Every entry, from the first line to the last, should be output exactly.

--- Given records ---

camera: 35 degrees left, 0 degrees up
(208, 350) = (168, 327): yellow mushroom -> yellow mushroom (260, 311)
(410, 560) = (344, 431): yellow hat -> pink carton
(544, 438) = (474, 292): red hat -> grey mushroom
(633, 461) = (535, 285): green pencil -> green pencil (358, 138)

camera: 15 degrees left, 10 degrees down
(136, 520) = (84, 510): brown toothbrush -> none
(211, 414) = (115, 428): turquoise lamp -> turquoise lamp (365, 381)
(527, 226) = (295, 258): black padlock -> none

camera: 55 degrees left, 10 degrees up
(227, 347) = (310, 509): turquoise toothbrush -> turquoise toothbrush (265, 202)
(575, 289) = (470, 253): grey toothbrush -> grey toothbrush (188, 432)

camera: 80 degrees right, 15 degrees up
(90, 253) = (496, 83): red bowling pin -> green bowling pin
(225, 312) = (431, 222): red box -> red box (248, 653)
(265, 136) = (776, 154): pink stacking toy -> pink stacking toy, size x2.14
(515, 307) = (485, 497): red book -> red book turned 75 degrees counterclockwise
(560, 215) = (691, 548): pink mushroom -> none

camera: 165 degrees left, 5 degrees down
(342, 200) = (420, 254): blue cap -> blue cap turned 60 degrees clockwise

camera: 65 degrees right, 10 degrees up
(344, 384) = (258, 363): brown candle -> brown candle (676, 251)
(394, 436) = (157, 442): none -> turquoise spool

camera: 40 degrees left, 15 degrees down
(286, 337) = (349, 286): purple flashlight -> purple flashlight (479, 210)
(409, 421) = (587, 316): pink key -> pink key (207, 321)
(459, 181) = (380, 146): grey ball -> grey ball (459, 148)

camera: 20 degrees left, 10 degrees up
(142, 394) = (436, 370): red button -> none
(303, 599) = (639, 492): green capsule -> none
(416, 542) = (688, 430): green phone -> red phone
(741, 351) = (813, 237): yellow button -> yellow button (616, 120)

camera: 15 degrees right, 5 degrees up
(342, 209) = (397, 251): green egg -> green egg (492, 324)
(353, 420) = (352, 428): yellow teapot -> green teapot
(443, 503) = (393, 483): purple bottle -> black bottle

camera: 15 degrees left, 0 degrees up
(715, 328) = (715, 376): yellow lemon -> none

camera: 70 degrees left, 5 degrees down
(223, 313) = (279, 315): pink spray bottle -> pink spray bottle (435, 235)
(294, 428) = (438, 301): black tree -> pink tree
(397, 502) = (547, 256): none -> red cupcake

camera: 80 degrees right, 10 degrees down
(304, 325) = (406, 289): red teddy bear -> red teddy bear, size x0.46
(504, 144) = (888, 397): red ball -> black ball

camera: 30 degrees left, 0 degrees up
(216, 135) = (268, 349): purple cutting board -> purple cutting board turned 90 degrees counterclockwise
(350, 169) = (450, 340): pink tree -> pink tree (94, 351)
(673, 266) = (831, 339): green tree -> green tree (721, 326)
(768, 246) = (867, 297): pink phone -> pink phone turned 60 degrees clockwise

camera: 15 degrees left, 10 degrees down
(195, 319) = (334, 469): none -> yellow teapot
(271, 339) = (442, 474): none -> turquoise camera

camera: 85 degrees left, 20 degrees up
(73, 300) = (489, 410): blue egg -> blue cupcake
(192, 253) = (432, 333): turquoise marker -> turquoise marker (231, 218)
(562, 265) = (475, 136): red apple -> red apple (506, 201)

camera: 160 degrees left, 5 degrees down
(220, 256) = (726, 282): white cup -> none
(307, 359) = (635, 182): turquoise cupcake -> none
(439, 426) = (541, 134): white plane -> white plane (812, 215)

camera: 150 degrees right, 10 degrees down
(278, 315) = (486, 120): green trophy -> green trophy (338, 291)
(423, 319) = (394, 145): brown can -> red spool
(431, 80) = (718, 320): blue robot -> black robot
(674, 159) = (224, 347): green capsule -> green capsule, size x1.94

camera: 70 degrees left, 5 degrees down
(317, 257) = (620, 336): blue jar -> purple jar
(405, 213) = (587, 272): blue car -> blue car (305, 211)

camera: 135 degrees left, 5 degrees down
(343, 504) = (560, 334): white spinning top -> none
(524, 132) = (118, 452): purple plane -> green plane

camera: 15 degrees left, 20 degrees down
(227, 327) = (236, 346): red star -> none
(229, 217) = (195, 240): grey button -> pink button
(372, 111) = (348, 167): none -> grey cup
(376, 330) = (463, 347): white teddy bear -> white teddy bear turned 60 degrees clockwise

---

Solution to the exercise =
camera: 35 degrees left, 0 degrees up
(208, 350) = (168, 327): yellow mushroom -> yellow mushroom (260, 311)
(410, 560) = (344, 431): yellow hat -> pink carton
(544, 438) = (474, 292): red hat -> grey mushroom
(633, 461) = (535, 285): green pencil -> green pencil (358, 138)

camera: 15 degrees left, 10 degrees down
(136, 520) = (84, 510): brown toothbrush -> none
(211, 414) = (115, 428): turquoise lamp -> turquoise lamp (365, 381)
(527, 226) = (295, 258): black padlock -> none

camera: 55 degrees left, 10 degrees up
(227, 347) = (310, 509): turquoise toothbrush -> turquoise toothbrush (265, 202)
(575, 289) = (470, 253): grey toothbrush -> grey toothbrush (188, 432)

camera: 80 degrees right, 15 degrees up
(90, 253) = (496, 83): red bowling pin -> green bowling pin
(225, 312) = (431, 222): red box -> red box (248, 653)
(265, 136) = (776, 154): pink stacking toy -> pink stacking toy, size x2.14
(515, 307) = (485, 497): red book -> red book turned 75 degrees counterclockwise
(560, 215) = (691, 548): pink mushroom -> none

camera: 165 degrees left, 5 degrees down
(342, 200) = (420, 254): blue cap -> blue cap turned 60 degrees clockwise

camera: 65 degrees right, 10 degrees up
(344, 384) = (258, 363): brown candle -> brown candle (676, 251)
(394, 436) = (157, 442): none -> turquoise spool

camera: 40 degrees left, 15 degrees down
(286, 337) = (349, 286): purple flashlight -> purple flashlight (479, 210)
(409, 421) = (587, 316): pink key -> pink key (207, 321)
(459, 181) = (380, 146): grey ball -> grey ball (459, 148)

camera: 20 degrees left, 10 degrees up
(142, 394) = (436, 370): red button -> none
(303, 599) = (639, 492): green capsule -> none
(416, 542) = (688, 430): green phone -> red phone
(741, 351) = (813, 237): yellow button -> yellow button (616, 120)

camera: 15 degrees right, 5 degrees up
(342, 209) = (397, 251): green egg -> green egg (492, 324)
(353, 420) = (352, 428): yellow teapot -> green teapot
(443, 503) = (393, 483): purple bottle -> black bottle

camera: 15 degrees left, 0 degrees up
(715, 328) = (715, 376): yellow lemon -> none

camera: 70 degrees left, 5 degrees down
(223, 313) = (279, 315): pink spray bottle -> pink spray bottle (435, 235)
(294, 428) = (438, 301): black tree -> pink tree
(397, 502) = (547, 256): none -> red cupcake

camera: 80 degrees right, 10 degrees down
(304, 325) = (406, 289): red teddy bear -> red teddy bear, size x0.46
(504, 144) = (888, 397): red ball -> black ball

camera: 30 degrees left, 0 degrees up
(216, 135) = (268, 349): purple cutting board -> purple cutting board turned 90 degrees counterclockwise
(350, 169) = (450, 340): pink tree -> pink tree (94, 351)
(673, 266) = (831, 339): green tree -> green tree (721, 326)
(768, 246) = (867, 297): pink phone -> pink phone turned 60 degrees clockwise

camera: 15 degrees left, 10 degrees down
(195, 319) = (334, 469): none -> yellow teapot
(271, 339) = (442, 474): none -> turquoise camera

camera: 85 degrees left, 20 degrees up
(73, 300) = (489, 410): blue egg -> blue cupcake
(192, 253) = (432, 333): turquoise marker -> turquoise marker (231, 218)
(562, 265) = (475, 136): red apple -> red apple (506, 201)

camera: 160 degrees left, 5 degrees down
(220, 256) = (726, 282): white cup -> none
(307, 359) = (635, 182): turquoise cupcake -> none
(439, 426) = (541, 134): white plane -> white plane (812, 215)

camera: 150 degrees right, 10 degrees down
(278, 315) = (486, 120): green trophy -> green trophy (338, 291)
(423, 319) = (394, 145): brown can -> red spool
(431, 80) = (718, 320): blue robot -> black robot
(674, 159) = (224, 347): green capsule -> green capsule, size x1.94

camera: 70 degrees left, 5 degrees down
(317, 257) = (620, 336): blue jar -> purple jar
(405, 213) = (587, 272): blue car -> blue car (305, 211)

camera: 135 degrees left, 5 degrees down
(343, 504) = (560, 334): white spinning top -> none
(524, 132) = (118, 452): purple plane -> green plane

camera: 15 degrees left, 20 degrees down
(227, 327) = (236, 346): red star -> none
(229, 217) = (195, 240): grey button -> pink button
(372, 111) = (348, 167): none -> grey cup
(376, 330) = (463, 347): white teddy bear -> white teddy bear turned 60 degrees clockwise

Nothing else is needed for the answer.